The data Start Marker
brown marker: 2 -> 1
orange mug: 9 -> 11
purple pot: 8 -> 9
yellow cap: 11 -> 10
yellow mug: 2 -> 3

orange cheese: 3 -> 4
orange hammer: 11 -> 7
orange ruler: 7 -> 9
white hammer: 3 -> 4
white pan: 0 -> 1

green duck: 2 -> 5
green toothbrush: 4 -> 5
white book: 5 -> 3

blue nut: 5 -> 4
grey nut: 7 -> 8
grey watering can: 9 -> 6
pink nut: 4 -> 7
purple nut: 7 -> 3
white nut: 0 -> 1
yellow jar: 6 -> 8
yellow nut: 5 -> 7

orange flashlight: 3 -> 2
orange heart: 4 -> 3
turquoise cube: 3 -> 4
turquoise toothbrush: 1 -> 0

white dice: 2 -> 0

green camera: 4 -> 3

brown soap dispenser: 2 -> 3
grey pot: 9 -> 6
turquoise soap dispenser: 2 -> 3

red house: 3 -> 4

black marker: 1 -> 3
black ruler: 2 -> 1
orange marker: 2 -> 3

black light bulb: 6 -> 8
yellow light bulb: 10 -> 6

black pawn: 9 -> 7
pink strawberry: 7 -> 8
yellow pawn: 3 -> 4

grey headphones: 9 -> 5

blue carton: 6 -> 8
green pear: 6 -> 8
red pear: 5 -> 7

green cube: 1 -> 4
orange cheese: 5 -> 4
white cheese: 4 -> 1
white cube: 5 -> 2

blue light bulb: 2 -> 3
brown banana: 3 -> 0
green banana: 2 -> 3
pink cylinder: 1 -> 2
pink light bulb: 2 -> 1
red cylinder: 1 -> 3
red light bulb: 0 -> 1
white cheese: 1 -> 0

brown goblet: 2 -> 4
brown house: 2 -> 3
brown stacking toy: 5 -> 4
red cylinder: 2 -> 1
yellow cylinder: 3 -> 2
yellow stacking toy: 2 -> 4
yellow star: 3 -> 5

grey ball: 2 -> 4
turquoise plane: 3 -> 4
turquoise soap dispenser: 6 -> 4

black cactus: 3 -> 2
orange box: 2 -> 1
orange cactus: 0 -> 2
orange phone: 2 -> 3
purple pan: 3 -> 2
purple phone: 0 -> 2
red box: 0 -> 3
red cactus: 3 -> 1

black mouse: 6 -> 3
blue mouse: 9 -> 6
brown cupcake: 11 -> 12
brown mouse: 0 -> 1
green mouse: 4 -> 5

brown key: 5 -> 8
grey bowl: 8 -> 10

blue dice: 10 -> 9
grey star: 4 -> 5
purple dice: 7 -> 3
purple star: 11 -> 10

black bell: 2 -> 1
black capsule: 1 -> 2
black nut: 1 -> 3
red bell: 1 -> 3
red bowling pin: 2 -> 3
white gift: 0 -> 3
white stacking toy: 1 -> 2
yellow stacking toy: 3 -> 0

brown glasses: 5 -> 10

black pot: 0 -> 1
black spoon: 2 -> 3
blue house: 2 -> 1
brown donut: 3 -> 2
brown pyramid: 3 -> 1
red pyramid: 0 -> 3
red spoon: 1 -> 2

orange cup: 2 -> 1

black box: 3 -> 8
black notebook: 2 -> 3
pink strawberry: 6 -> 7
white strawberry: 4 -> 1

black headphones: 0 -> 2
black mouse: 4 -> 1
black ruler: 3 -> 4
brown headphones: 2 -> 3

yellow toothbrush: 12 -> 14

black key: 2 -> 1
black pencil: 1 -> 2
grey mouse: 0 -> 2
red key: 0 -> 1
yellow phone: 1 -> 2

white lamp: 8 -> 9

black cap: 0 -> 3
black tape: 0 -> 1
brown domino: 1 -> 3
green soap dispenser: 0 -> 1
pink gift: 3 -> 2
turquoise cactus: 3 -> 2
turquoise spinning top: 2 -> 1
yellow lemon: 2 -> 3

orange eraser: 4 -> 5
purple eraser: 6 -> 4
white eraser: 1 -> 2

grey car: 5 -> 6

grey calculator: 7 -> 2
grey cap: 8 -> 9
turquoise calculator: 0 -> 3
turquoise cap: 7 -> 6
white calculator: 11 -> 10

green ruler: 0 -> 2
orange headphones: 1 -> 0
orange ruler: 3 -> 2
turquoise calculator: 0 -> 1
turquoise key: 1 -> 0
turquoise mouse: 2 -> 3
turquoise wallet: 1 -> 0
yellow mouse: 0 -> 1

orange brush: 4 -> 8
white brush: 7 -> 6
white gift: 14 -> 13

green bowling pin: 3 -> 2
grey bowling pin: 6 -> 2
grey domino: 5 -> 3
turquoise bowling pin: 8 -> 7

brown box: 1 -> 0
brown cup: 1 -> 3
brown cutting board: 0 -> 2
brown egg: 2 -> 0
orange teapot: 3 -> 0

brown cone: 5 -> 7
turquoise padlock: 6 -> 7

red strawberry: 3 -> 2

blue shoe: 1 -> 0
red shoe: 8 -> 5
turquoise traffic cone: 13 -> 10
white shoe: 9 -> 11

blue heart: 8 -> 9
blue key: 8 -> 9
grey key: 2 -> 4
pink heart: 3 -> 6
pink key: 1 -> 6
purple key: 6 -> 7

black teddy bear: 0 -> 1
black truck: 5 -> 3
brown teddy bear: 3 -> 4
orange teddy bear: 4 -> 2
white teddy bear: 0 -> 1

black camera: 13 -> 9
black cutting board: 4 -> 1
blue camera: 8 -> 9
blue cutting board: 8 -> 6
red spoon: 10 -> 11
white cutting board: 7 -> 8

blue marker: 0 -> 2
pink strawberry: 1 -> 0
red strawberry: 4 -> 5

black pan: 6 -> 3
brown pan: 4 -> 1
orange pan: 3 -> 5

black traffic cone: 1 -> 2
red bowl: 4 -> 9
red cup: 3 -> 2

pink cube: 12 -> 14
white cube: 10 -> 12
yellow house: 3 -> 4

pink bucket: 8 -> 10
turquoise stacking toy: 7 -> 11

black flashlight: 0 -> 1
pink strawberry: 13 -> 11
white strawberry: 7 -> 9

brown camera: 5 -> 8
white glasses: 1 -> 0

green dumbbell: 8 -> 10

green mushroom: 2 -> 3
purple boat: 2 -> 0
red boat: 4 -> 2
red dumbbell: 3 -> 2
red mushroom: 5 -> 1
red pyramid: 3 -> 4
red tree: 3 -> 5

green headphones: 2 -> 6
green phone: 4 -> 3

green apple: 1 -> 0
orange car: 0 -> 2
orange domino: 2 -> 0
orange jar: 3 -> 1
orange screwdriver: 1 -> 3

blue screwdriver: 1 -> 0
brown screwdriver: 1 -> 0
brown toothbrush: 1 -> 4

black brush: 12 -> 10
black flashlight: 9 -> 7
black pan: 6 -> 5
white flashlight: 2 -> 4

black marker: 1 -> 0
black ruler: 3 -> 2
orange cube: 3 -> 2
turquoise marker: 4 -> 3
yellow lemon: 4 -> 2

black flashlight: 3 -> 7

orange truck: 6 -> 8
The data End Marker
§ What you are asked to do
From the entries above, extract only the lines running from the one containing "grey watering can: 9 -> 6" through the one containing "red cactus: 3 -> 1", inclusive.

§ Response
grey watering can: 9 -> 6
pink nut: 4 -> 7
purple nut: 7 -> 3
white nut: 0 -> 1
yellow jar: 6 -> 8
yellow nut: 5 -> 7

orange flashlight: 3 -> 2
orange heart: 4 -> 3
turquoise cube: 3 -> 4
turquoise toothbrush: 1 -> 0

white dice: 2 -> 0

green camera: 4 -> 3

brown soap dispenser: 2 -> 3
grey pot: 9 -> 6
turquoise soap dispenser: 2 -> 3

red house: 3 -> 4

black marker: 1 -> 3
black ruler: 2 -> 1
orange marker: 2 -> 3

black light bulb: 6 -> 8
yellow light bulb: 10 -> 6

black pawn: 9 -> 7
pink strawberry: 7 -> 8
yellow pawn: 3 -> 4

grey headphones: 9 -> 5

blue carton: 6 -> 8
green pear: 6 -> 8
red pear: 5 -> 7

green cube: 1 -> 4
orange cheese: 5 -> 4
white cheese: 4 -> 1
white cube: 5 -> 2

blue light bulb: 2 -> 3
brown banana: 3 -> 0
green banana: 2 -> 3
pink cylinder: 1 -> 2
pink light bulb: 2 -> 1
red cylinder: 1 -> 3
red light bulb: 0 -> 1
white cheese: 1 -> 0

brown goblet: 2 -> 4
brown house: 2 -> 3
brown stacking toy: 5 -> 4
red cylinder: 2 -> 1
yellow cylinder: 3 -> 2
yellow stacking toy: 2 -> 4
yellow star: 3 -> 5

grey ball: 2 -> 4
turquoise plane: 3 -> 4
turquoise soap dispenser: 6 -> 4

black cactus: 3 -> 2
orange box: 2 -> 1
orange cactus: 0 -> 2
orange phone: 2 -> 3
purple pan: 3 -> 2
purple phone: 0 -> 2
red box: 0 -> 3
red cactus: 3 -> 1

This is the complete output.